(REQUIRED ACTION):
Given the records below, would you repeat exactly the lines that begin at the one containing "PIR pin OUT: D22 -> D2" and end at the one containing "DHT pin VCC: none -> 3V3", inclusive?
Start of GIVEN DATA
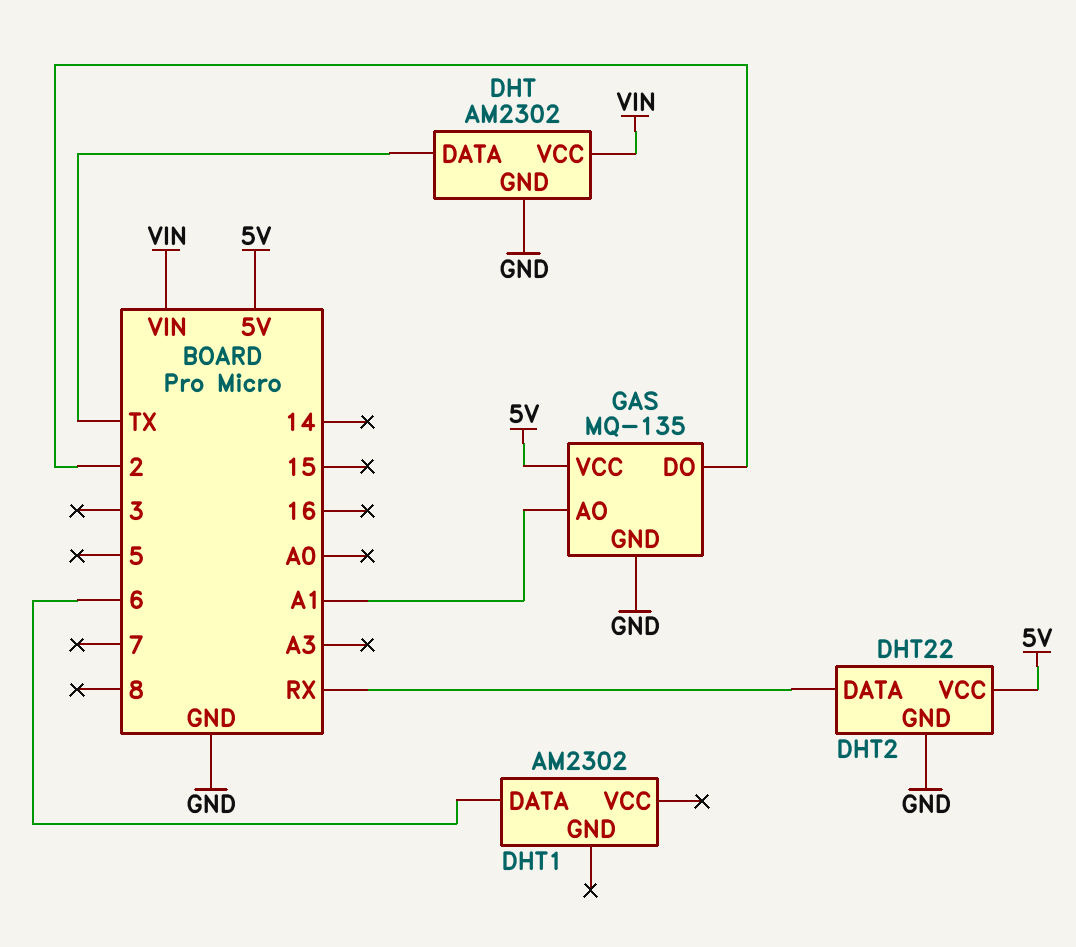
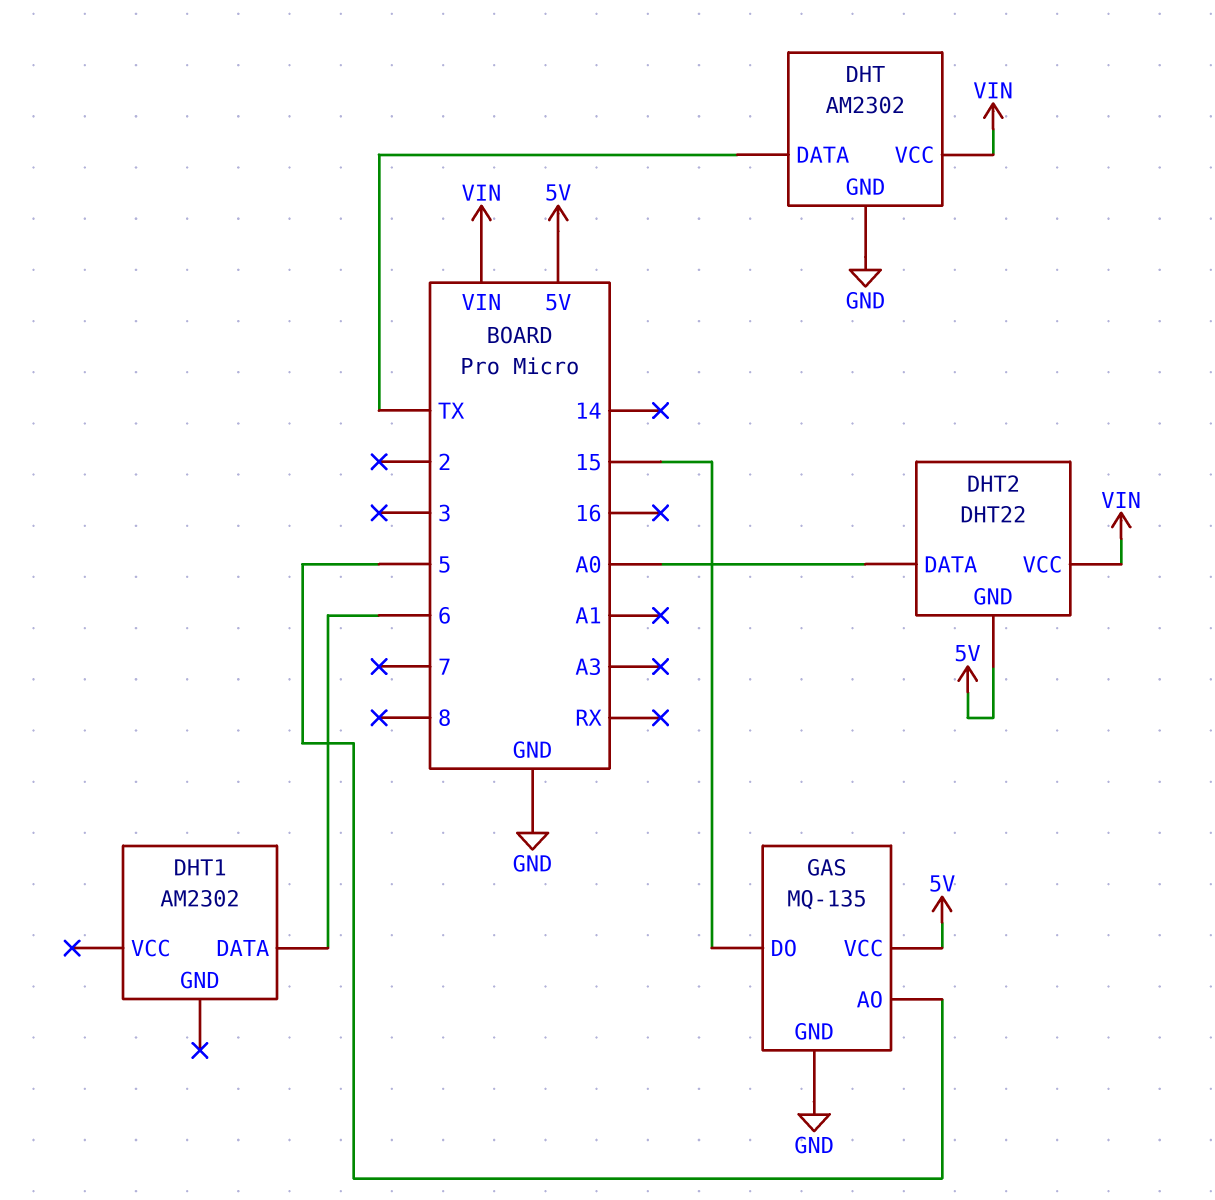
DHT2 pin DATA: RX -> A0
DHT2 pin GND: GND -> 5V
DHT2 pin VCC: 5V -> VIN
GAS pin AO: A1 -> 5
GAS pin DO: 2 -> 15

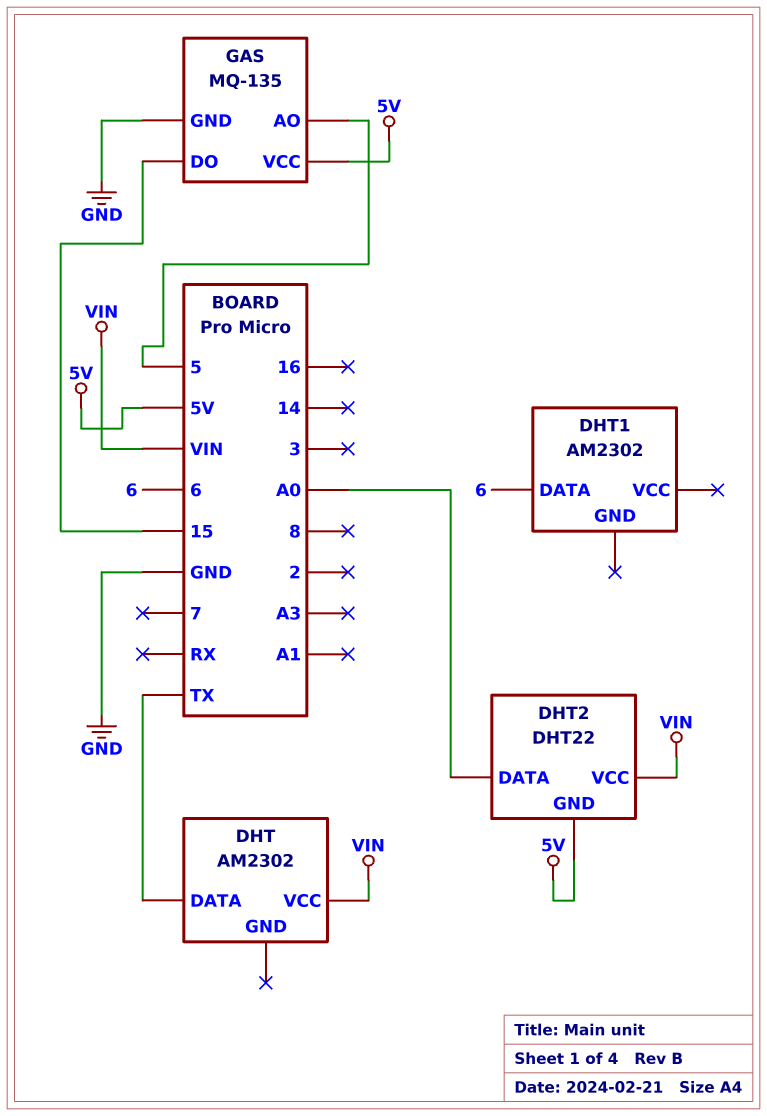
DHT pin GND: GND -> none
End of GIVEN DATA
Start of GIVEN DATA
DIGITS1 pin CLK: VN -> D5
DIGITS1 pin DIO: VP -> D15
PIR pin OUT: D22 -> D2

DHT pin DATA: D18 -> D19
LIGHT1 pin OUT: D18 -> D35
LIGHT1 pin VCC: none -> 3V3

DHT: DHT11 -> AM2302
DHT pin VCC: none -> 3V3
End of GIVEN DATA
Start of GIVEN DATA
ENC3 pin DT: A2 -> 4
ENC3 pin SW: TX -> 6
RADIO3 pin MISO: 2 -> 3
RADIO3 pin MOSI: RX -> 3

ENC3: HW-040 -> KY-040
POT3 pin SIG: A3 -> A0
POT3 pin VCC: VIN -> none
End of GIVEN DATA
(TASK RESULT):
PIR pin OUT: D22 -> D2

DHT pin DATA: D18 -> D19
LIGHT1 pin OUT: D18 -> D35
LIGHT1 pin VCC: none -> 3V3

DHT: DHT11 -> AM2302
DHT pin VCC: none -> 3V3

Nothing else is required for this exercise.